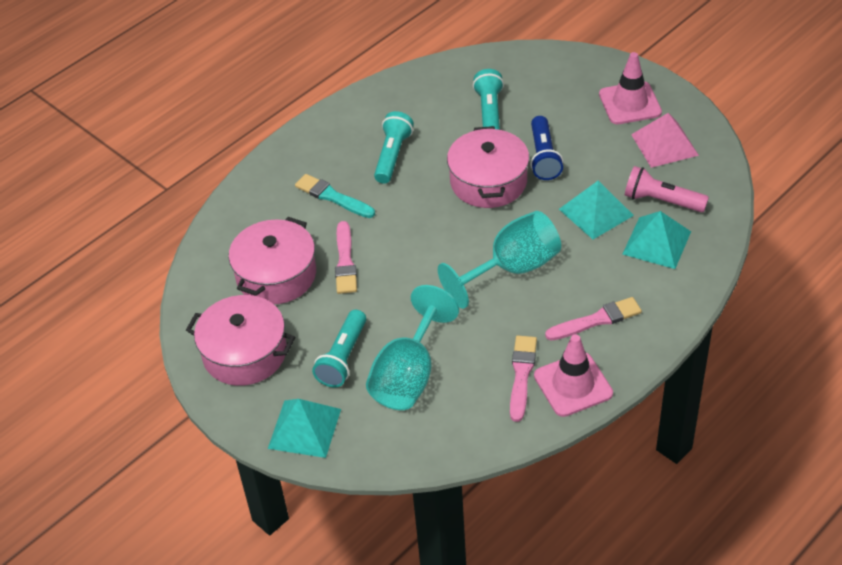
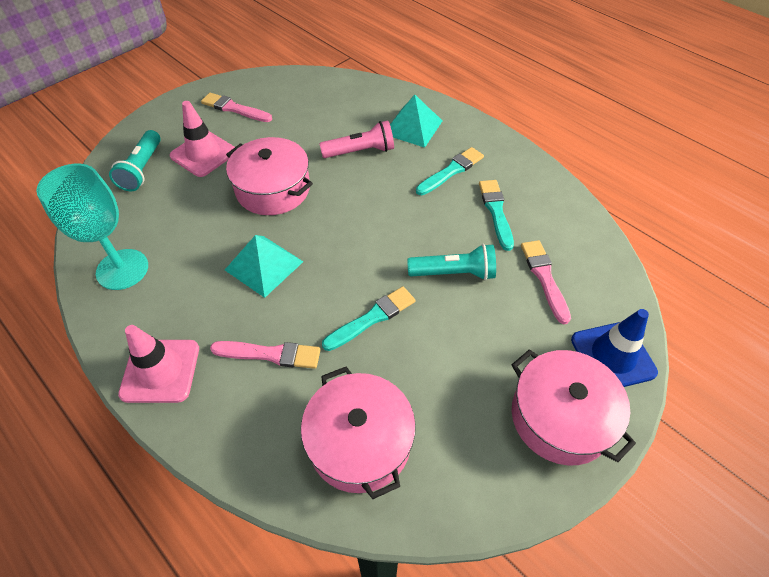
blue flashlight: 1 -> 0
blue traffic cone: 0 -> 1
pink pyramid: 1 -> 0
turquoise brush: 1 -> 3
turquoise flashlight: 3 -> 2
turquoise goblet: 2 -> 1
turquoise pyramid: 3 -> 2

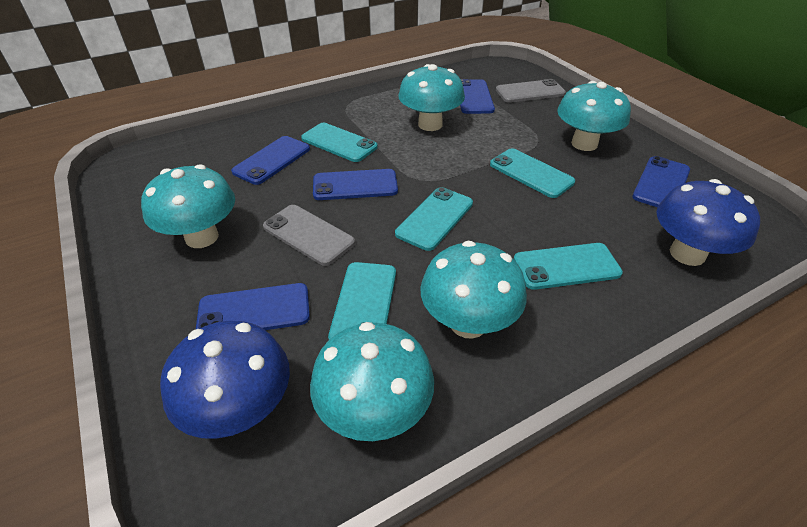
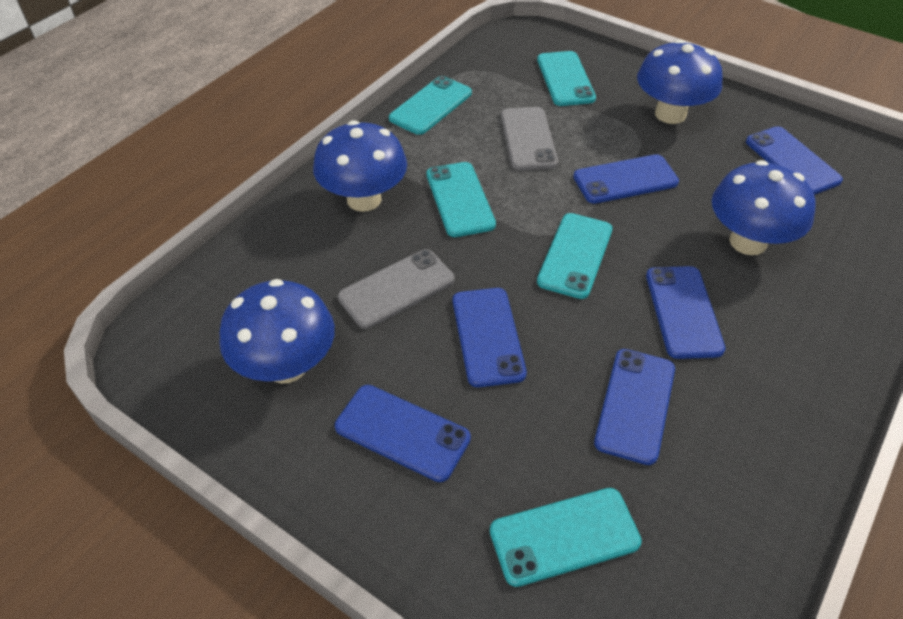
blue mushroom: 2 -> 4
blue phone: 5 -> 6
turquoise mushroom: 5 -> 0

━━━━━━

_WHAT YOU ARE ASKED TO DO_:
The lines of the records that contain the string "mushroom" should be located and copied.

_TASK RESULT_:
blue mushroom: 2 -> 4
turquoise mushroom: 5 -> 0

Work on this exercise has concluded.